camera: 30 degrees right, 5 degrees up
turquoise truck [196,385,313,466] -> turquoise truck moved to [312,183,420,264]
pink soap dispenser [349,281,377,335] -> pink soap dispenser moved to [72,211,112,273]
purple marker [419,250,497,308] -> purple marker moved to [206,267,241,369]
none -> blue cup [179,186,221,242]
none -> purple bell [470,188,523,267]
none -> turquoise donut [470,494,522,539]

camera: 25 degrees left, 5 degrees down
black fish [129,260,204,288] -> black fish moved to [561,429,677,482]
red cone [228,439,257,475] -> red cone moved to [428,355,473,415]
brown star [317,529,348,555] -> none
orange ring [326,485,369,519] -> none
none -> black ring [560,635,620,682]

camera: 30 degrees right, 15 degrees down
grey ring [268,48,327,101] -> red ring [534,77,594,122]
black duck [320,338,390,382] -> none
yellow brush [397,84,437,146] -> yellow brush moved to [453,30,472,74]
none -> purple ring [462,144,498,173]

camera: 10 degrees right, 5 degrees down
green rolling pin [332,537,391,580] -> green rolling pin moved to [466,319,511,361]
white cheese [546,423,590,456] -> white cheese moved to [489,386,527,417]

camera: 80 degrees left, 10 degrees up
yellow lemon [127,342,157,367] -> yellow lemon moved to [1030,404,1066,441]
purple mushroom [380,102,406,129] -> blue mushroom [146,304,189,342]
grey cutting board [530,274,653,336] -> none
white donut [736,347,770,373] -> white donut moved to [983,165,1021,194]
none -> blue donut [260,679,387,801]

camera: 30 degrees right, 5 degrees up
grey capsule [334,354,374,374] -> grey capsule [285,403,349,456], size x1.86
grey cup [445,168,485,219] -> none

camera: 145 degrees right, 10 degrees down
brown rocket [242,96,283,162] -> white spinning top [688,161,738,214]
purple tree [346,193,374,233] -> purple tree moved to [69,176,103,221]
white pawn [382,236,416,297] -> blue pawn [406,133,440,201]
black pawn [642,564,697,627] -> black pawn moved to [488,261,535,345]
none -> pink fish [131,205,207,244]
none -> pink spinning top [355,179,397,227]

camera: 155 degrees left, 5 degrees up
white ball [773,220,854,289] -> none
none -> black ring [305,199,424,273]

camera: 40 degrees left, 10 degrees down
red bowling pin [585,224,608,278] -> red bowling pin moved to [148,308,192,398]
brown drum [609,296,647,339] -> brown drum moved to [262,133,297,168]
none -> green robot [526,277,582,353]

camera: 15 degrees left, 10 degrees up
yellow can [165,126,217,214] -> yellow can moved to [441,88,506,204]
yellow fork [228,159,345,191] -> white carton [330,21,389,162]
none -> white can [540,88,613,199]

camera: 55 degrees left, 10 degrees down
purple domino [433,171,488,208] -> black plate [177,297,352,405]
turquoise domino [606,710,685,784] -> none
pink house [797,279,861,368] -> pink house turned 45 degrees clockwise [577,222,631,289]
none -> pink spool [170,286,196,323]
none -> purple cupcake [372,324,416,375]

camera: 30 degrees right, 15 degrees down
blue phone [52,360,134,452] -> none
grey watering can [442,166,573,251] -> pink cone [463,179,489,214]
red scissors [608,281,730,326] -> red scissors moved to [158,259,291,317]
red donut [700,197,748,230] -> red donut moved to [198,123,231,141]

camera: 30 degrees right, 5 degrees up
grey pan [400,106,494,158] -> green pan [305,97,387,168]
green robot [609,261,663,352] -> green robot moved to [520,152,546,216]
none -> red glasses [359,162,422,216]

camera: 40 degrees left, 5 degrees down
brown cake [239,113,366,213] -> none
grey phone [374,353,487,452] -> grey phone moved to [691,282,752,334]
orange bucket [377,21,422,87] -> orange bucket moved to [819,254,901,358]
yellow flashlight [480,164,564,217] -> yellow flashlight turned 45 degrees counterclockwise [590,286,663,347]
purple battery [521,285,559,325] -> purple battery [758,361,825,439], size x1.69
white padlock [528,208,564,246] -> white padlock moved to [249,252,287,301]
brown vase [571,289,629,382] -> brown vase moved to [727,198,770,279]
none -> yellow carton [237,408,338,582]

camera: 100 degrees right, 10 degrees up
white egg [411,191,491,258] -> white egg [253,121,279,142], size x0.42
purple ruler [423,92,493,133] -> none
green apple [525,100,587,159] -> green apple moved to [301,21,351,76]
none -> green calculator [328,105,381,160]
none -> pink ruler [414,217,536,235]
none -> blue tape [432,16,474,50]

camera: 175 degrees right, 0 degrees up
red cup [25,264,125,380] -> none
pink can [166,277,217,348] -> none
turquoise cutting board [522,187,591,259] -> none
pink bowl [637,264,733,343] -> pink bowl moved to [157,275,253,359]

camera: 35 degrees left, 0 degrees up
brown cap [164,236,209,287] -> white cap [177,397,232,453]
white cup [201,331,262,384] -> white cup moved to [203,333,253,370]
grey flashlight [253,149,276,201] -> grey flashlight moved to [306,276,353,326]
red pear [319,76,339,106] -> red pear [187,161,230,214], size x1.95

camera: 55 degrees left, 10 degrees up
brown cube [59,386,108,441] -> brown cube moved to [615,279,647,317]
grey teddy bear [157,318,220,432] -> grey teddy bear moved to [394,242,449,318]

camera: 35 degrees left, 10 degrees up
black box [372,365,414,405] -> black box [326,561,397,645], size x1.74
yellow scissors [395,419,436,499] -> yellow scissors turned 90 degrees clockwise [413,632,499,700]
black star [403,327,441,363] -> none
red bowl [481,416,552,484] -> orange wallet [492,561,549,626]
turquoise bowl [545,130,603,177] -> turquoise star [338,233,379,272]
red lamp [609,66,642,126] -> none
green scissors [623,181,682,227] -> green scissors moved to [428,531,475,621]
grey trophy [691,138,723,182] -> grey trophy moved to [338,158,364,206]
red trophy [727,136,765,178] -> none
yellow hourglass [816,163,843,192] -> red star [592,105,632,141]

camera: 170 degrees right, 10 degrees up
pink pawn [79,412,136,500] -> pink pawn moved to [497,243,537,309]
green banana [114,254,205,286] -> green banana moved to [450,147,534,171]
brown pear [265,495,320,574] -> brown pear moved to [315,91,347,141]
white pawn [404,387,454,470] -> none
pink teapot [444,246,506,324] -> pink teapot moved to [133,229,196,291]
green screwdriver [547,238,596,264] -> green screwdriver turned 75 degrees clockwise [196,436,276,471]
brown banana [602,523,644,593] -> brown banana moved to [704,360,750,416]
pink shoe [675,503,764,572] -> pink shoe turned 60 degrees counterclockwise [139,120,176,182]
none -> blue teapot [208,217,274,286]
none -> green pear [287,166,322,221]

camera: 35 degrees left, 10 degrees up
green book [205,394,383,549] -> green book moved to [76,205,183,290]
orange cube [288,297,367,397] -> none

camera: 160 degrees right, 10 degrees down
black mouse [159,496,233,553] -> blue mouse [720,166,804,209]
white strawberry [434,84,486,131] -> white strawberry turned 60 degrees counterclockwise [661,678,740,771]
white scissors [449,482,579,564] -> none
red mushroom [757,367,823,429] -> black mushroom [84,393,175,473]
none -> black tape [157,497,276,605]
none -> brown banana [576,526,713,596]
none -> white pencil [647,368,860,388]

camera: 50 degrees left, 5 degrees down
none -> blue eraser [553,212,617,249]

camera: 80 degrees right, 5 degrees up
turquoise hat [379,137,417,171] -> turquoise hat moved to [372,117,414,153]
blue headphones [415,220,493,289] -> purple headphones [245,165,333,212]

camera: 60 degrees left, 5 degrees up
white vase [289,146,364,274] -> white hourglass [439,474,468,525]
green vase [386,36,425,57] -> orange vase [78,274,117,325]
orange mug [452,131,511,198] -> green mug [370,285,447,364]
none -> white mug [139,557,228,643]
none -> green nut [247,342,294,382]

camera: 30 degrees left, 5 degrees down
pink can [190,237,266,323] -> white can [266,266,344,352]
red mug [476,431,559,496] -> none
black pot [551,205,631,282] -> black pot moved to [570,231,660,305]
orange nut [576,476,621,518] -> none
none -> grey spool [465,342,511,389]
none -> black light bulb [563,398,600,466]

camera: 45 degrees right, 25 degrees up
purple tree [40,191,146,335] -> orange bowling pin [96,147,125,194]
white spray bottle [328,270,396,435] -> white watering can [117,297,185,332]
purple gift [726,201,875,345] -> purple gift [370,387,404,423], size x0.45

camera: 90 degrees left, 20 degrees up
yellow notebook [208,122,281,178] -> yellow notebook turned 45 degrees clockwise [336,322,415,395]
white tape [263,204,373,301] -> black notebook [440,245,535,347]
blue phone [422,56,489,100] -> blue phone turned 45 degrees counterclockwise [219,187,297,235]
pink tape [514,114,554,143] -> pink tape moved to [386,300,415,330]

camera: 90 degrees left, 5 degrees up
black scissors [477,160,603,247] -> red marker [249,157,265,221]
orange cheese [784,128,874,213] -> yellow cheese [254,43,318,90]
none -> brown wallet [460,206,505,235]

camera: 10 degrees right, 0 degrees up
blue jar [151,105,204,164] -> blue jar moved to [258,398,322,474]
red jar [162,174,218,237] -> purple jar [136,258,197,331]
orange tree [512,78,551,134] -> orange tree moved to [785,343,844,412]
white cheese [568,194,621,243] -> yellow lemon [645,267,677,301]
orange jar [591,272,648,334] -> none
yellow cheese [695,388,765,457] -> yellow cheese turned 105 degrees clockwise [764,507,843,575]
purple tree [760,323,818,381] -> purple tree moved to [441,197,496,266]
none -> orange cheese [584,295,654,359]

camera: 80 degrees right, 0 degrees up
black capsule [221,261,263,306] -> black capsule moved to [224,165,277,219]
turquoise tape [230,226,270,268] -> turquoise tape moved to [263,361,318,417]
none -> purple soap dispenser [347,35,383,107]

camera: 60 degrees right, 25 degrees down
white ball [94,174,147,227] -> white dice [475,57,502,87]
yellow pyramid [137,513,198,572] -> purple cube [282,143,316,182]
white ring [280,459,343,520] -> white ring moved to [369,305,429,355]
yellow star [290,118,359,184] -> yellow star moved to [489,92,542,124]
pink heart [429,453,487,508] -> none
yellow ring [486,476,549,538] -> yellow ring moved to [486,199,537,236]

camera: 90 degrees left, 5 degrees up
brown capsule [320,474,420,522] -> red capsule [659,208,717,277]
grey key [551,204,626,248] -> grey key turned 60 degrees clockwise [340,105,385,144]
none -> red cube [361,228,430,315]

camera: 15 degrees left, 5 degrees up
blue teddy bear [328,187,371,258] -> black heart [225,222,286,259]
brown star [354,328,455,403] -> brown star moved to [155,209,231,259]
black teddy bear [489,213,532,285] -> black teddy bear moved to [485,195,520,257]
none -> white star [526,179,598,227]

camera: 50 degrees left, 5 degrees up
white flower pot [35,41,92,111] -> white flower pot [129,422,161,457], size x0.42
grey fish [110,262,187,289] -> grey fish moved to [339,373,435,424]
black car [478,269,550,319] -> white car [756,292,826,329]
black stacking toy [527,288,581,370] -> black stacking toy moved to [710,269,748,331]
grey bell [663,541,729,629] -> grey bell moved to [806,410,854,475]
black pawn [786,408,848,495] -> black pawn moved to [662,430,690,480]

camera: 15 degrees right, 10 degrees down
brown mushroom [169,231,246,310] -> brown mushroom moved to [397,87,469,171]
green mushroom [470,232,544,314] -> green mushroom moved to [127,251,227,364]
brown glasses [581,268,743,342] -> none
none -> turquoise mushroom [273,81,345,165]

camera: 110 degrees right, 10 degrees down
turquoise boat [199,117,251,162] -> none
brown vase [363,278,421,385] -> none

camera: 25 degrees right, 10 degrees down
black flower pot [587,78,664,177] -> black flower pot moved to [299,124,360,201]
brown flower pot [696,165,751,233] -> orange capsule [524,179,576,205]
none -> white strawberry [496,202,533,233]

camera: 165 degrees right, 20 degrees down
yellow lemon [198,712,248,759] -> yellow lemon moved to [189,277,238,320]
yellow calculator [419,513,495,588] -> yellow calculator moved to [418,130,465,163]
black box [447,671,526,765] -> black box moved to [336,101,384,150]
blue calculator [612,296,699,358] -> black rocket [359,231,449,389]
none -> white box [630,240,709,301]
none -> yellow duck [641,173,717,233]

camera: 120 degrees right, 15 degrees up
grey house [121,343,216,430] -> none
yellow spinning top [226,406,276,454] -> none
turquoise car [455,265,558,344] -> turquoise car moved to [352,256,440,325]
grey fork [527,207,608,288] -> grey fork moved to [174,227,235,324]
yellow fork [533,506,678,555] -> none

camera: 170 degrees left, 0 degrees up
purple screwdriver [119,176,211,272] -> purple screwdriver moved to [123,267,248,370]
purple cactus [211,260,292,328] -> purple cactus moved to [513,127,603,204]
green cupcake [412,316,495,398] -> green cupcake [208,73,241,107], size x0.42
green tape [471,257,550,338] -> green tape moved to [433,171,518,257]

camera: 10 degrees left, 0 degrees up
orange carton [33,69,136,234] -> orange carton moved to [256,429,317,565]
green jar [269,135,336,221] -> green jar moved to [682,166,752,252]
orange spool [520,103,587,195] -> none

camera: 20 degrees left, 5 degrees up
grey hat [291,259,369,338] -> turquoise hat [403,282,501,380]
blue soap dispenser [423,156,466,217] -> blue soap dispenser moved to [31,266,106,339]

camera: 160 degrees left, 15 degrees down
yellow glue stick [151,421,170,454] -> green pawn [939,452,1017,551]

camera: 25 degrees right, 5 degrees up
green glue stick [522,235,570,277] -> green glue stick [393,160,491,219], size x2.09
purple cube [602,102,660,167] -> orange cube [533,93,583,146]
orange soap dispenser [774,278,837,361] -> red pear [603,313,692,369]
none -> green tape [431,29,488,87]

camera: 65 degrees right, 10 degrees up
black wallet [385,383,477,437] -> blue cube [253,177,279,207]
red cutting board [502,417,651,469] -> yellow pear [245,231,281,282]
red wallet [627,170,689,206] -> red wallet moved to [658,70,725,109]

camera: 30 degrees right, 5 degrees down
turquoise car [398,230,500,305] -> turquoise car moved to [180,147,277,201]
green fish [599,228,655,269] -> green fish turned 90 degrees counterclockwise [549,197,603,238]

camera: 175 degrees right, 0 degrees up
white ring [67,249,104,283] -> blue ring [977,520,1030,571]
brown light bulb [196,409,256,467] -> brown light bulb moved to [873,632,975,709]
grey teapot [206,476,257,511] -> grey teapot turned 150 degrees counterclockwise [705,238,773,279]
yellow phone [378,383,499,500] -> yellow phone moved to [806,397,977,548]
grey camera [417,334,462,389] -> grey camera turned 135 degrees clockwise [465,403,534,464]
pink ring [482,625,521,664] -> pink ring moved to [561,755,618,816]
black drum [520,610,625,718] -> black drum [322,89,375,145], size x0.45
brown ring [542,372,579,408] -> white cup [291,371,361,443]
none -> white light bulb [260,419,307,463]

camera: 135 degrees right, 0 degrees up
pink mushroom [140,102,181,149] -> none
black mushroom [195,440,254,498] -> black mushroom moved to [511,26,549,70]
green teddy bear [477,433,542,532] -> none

> PROBLEM
Check each line of the material for the word "cube". Copy the ones that have it.

> EXERCISE RESPONSE
brown cube [59,386,108,441] -> brown cube moved to [615,279,647,317]
orange cube [288,297,367,397] -> none
yellow pyramid [137,513,198,572] -> purple cube [282,143,316,182]
none -> red cube [361,228,430,315]
purple cube [602,102,660,167] -> orange cube [533,93,583,146]
black wallet [385,383,477,437] -> blue cube [253,177,279,207]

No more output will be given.